Provided data:
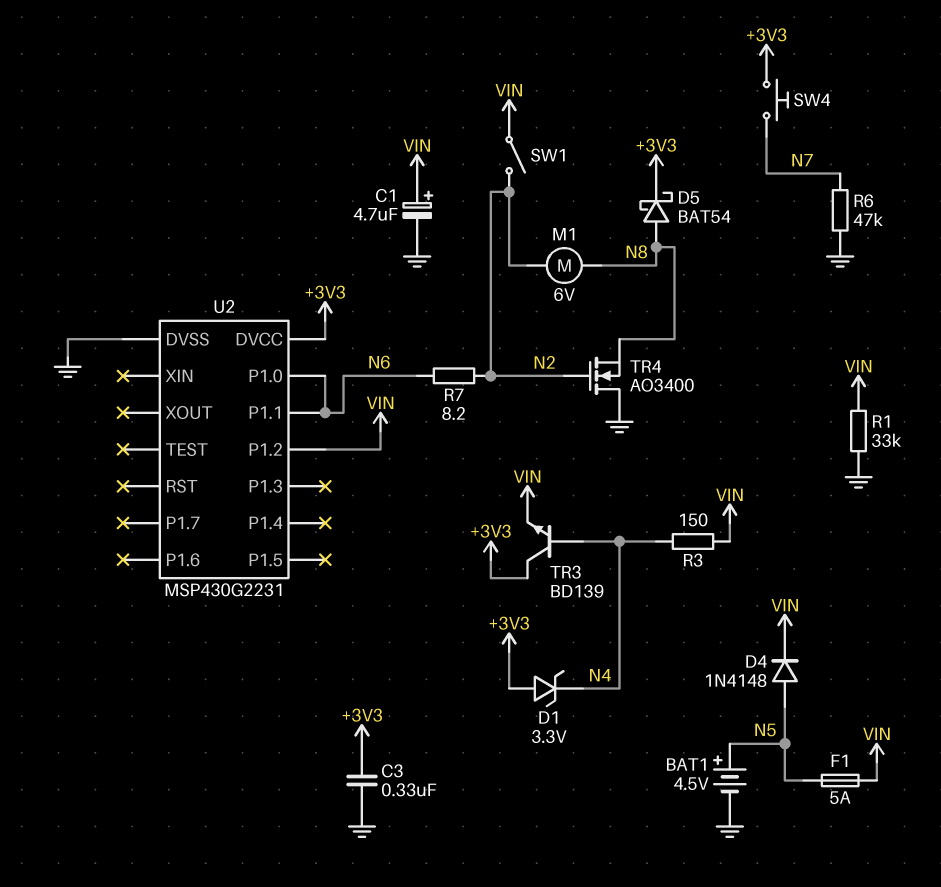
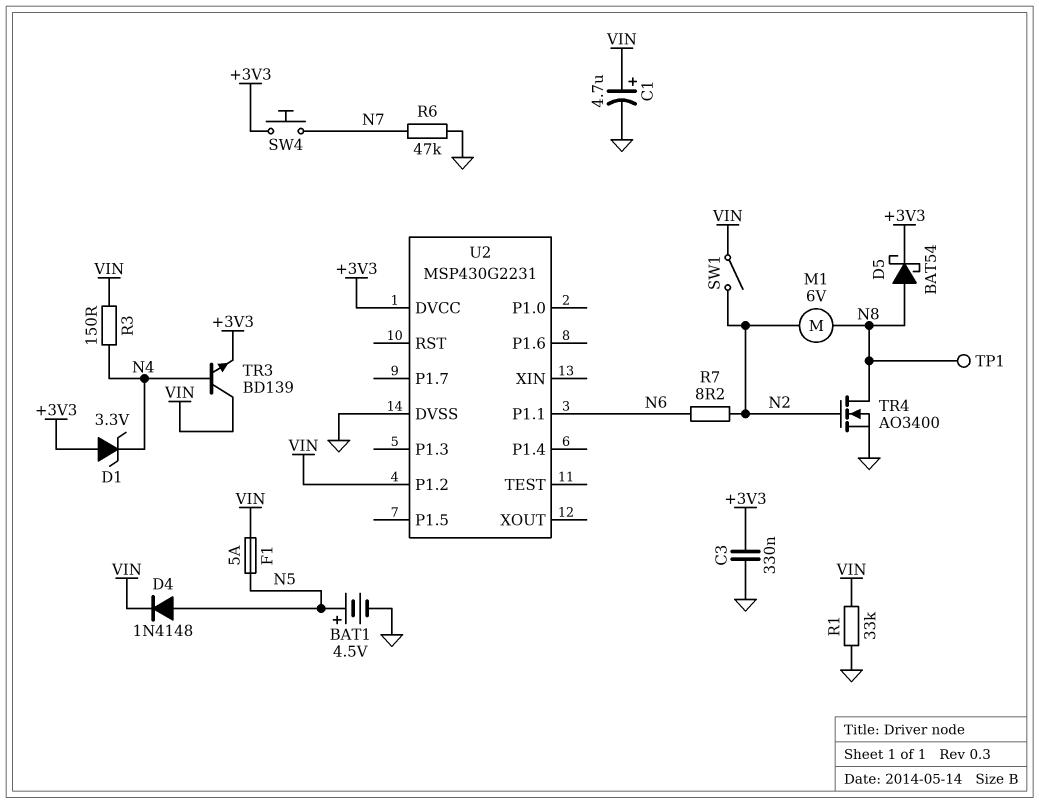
TP1: none -> test point (N8)
TR3: NPN BD139 (B N4, C +3V3, E VIN) -> NPN BD139 (B N4, C VIN, E +3V3)
TR4: NMOS AO3400 (G N2, D GND, S N8) -> NMOS AO3400 (G N2, D N8, S GND)
U2 pin P1.0: N6 -> none

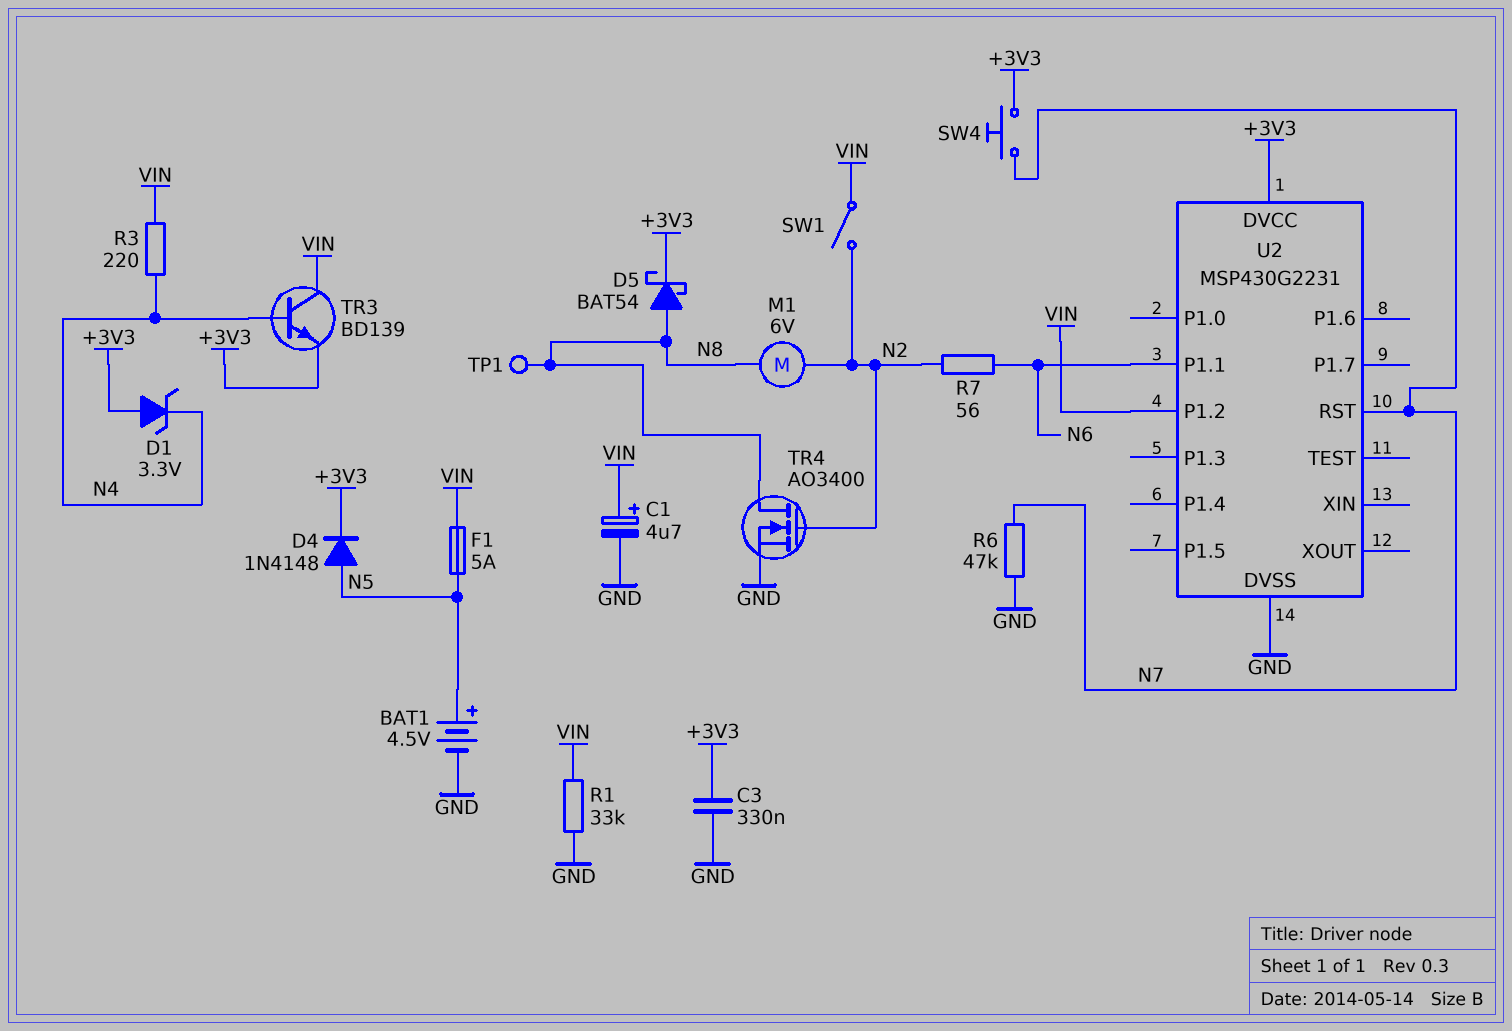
D4: diode 1N4148 (A N5, K VIN) -> diode 1N4148 (A N5, K +3V3)
R3: 150 (N4, VIN) -> 220 (N4, VIN)
R7: 8.2 (N2, N6) -> 56 (N2, N6)
U2 pin RST: none -> N7

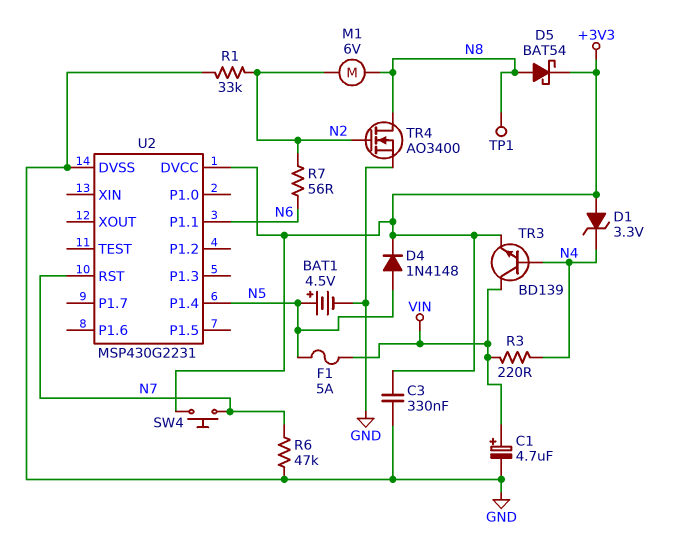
R1: 33k (GND, VIN) -> 33k (GND, N2)
SW1: switch (N2, VIN) -> none
U2 pin P1.2: VIN -> none
U2 pin P1.4: none -> N5

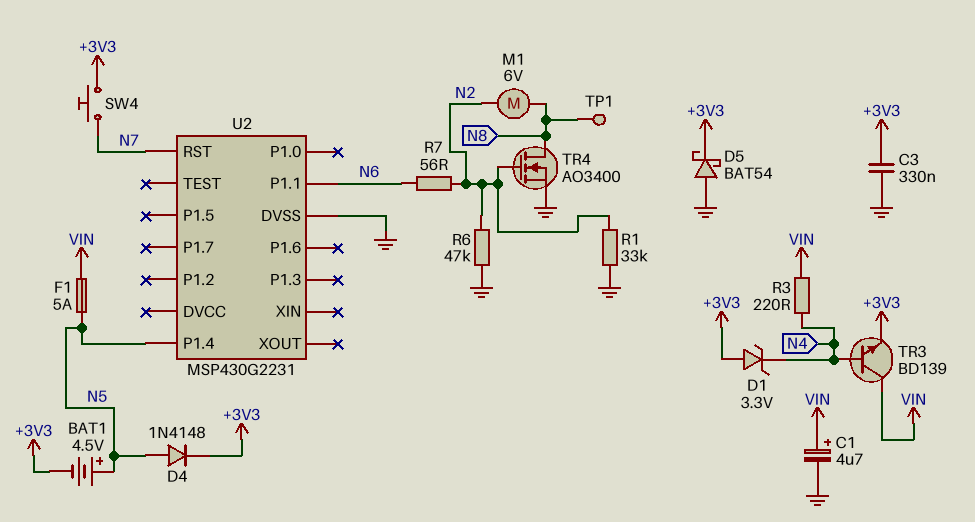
BAT1: 4.5V (plus N5, minus GND) -> 4.5V (plus N5, minus +3V3)
D5: schottky BAT54 (A N8, K +3V3) -> schottky BAT54 (A GND, K +3V3)
R6: 47k (GND, N7) -> 47k (GND, N2)
U2 pin DVCC: +3V3 -> none

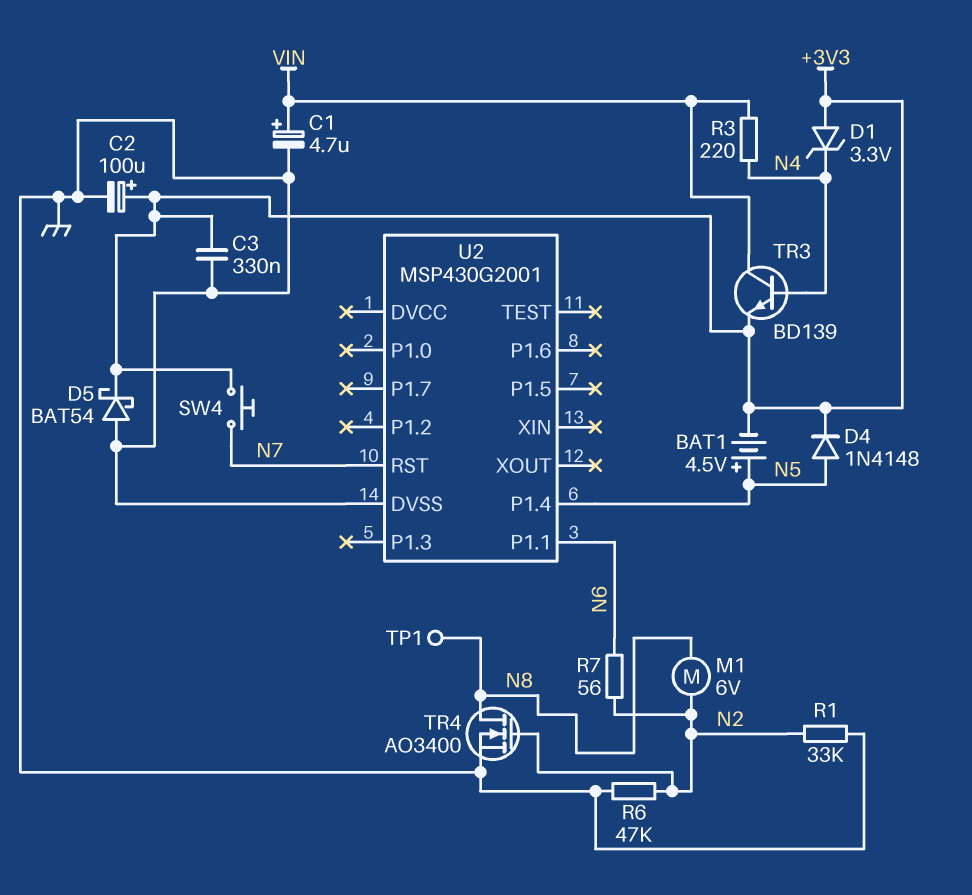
C2: none -> 100uF (plus +3V3, minus GND)
F1: 5A (N5, VIN) -> none
U2: MSP430G2231 -> MSP430G2001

Your assignment: From the listing above, return every line that carries the string "none".

Final answer:
TP1: none -> test point (N8)
U2 pin P1.0: N6 -> none
U2 pin RST: none -> N7
SW1: switch (N2, VIN) -> none
U2 pin P1.2: VIN -> none
U2 pin P1.4: none -> N5
U2 pin DVCC: +3V3 -> none
C2: none -> 100uF (plus +3V3, minus GND)
F1: 5A (N5, VIN) -> none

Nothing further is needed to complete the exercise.